<<<<
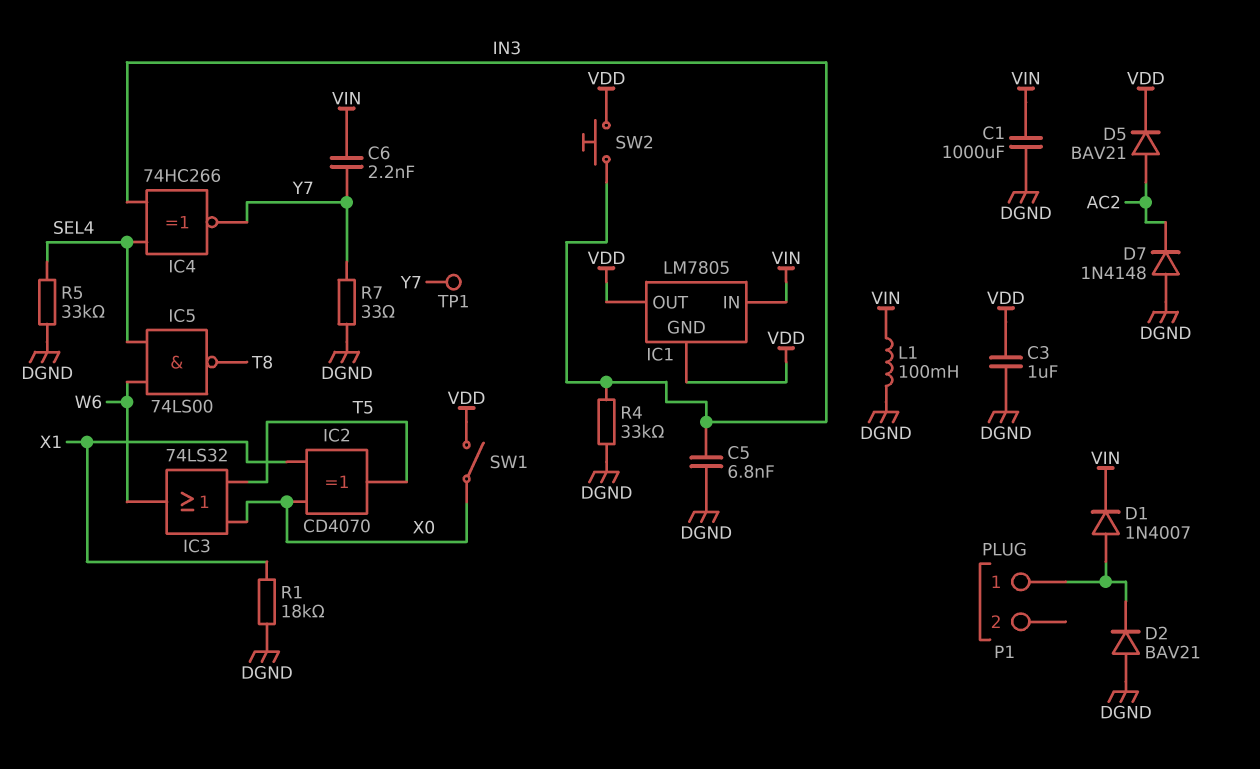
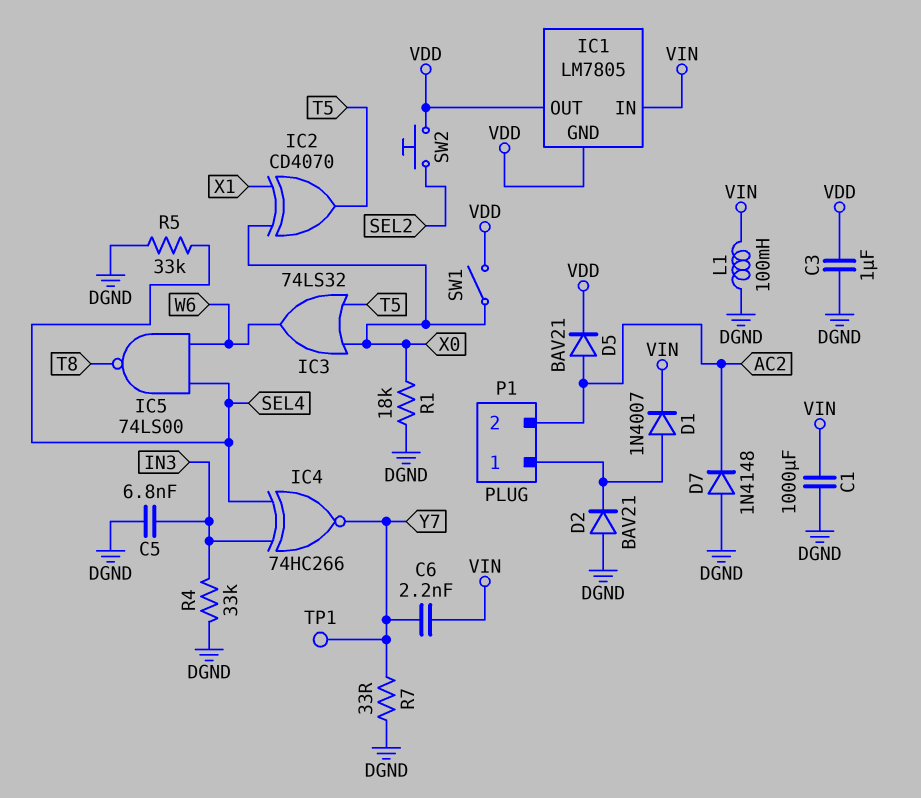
P1 pin 2: none -> AC2
R1: 18k (DGND, X1) -> 18k (DGND, X0)
SW2: button (IN3, VDD) -> button (SEL2, VDD)

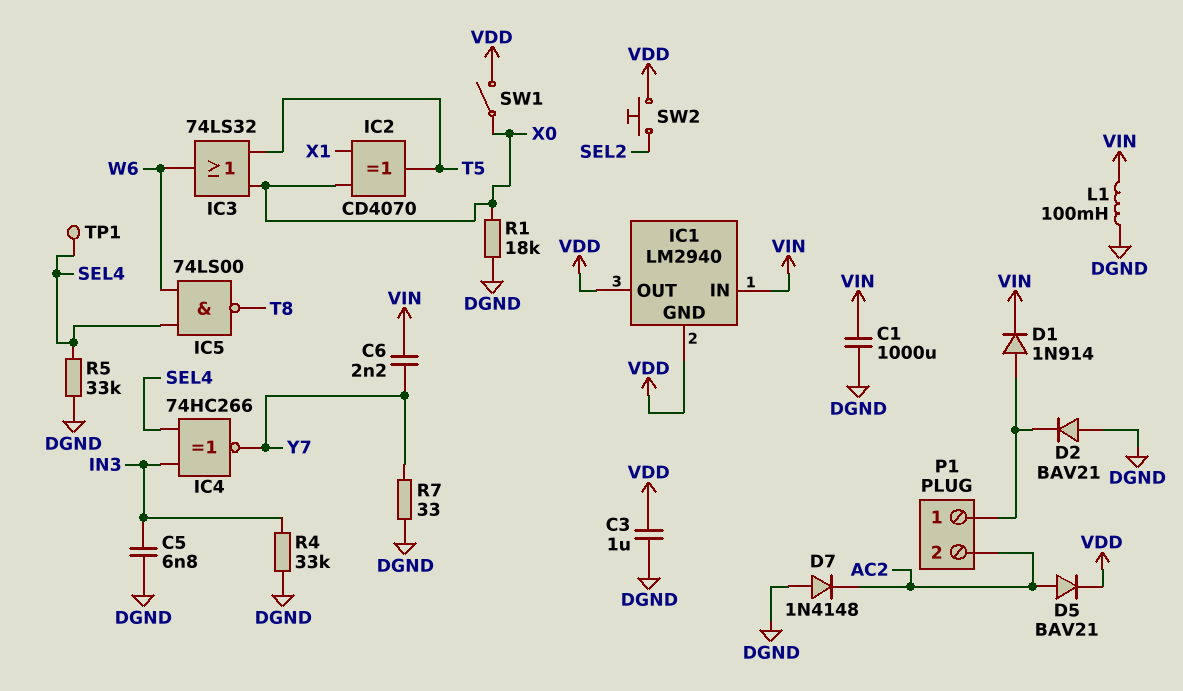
D1: diode 1N4007 (A P1/1, K VIN) -> diode 1N914 (A P1/1, K VIN)
IC1: LM7805 -> LM2940
TP1: test point (Y7) -> test point (SEL4)

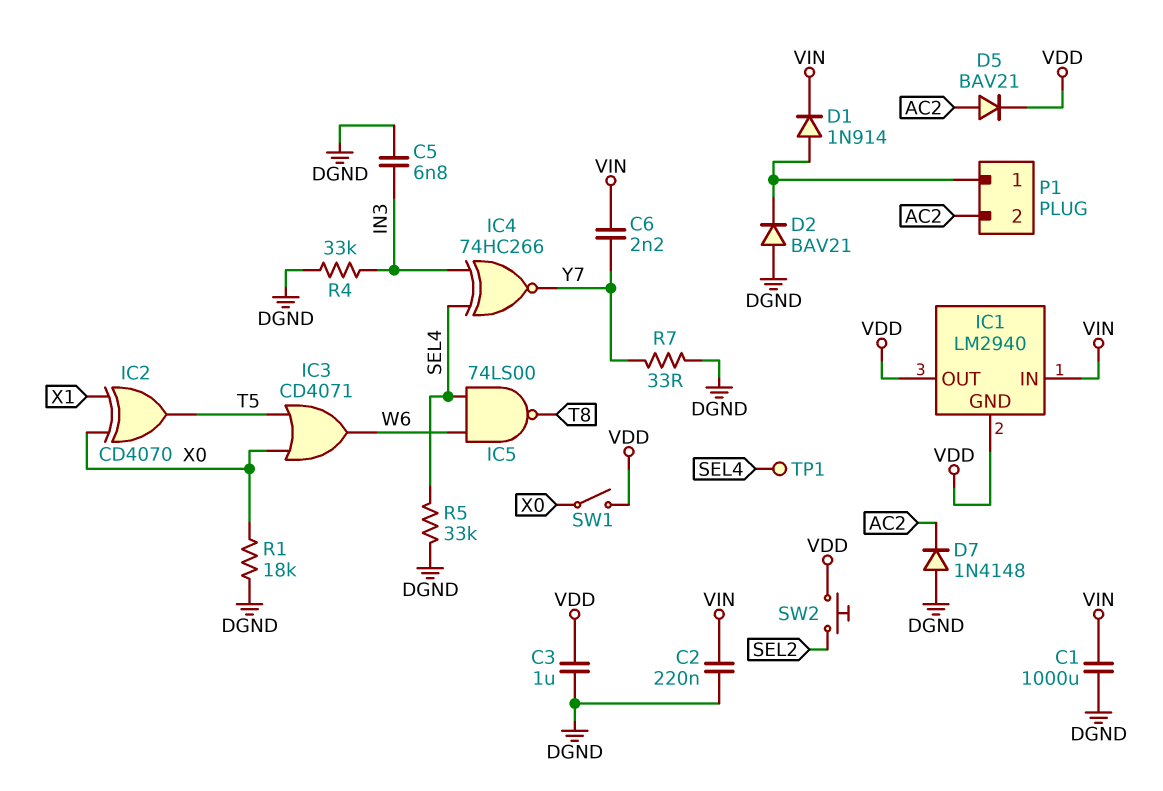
C2: none -> 220nF (DGND, VIN)
IC3: OR 74LS32 (in T5, in X0, out W6) -> OR CD4071 (in T5, in X0, out W6)
L1: 100mH (DGND, VIN) -> none

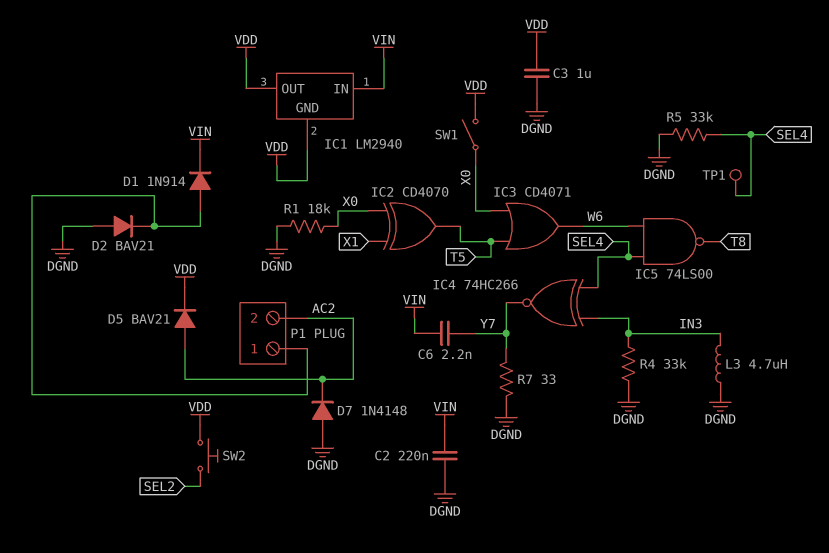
C1: 1000uF (DGND, VIN) -> none
C5: 6.8nF (DGND, IN3) -> none
L3: none -> 4.7uH (DGND, IN3)

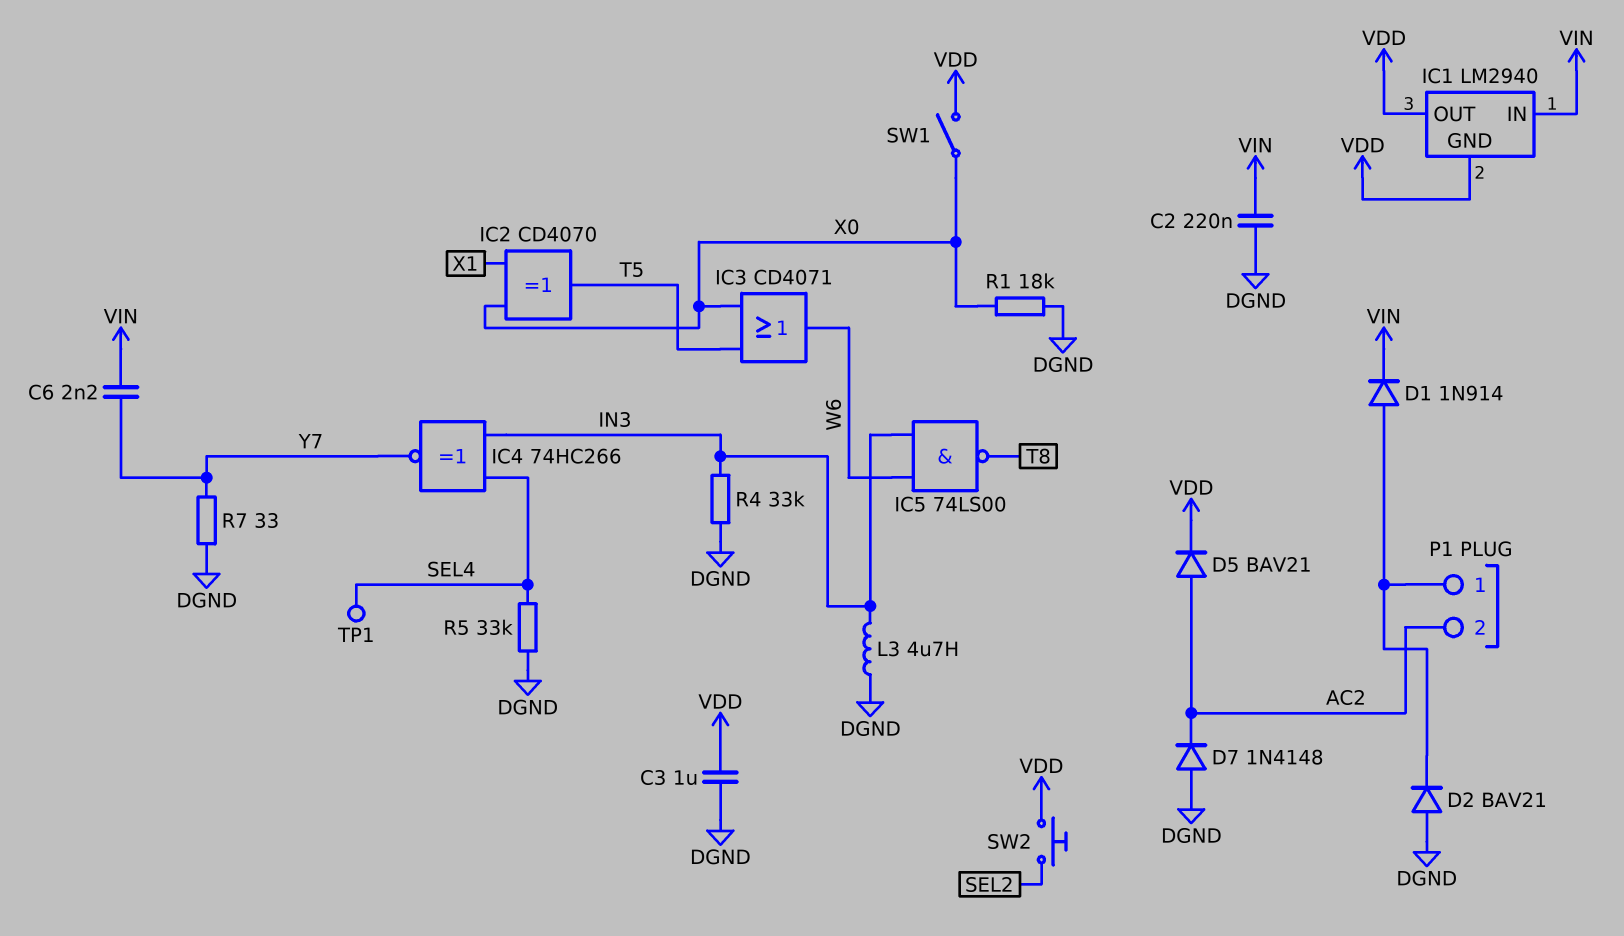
IC5: NAND 74LS00 (in SEL4, in W6, out T8) -> NAND 74LS00 (in IN3, in W6, out T8)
>>>>
"IC3: OR 74LS32" marks the last line to keep. Retype every line from the start of the entries through that one, exactly, and drop the pictures.

P1 pin 2: none -> AC2
R1: 18k (DGND, X1) -> 18k (DGND, X0)
SW2: button (IN3, VDD) -> button (SEL2, VDD)

D1: diode 1N4007 (A P1/1, K VIN) -> diode 1N914 (A P1/1, K VIN)
IC1: LM7805 -> LM2940
TP1: test point (Y7) -> test point (SEL4)

C2: none -> 220nF (DGND, VIN)
IC3: OR 74LS32 (in T5, in X0, out W6) -> OR CD4071 (in T5, in X0, out W6)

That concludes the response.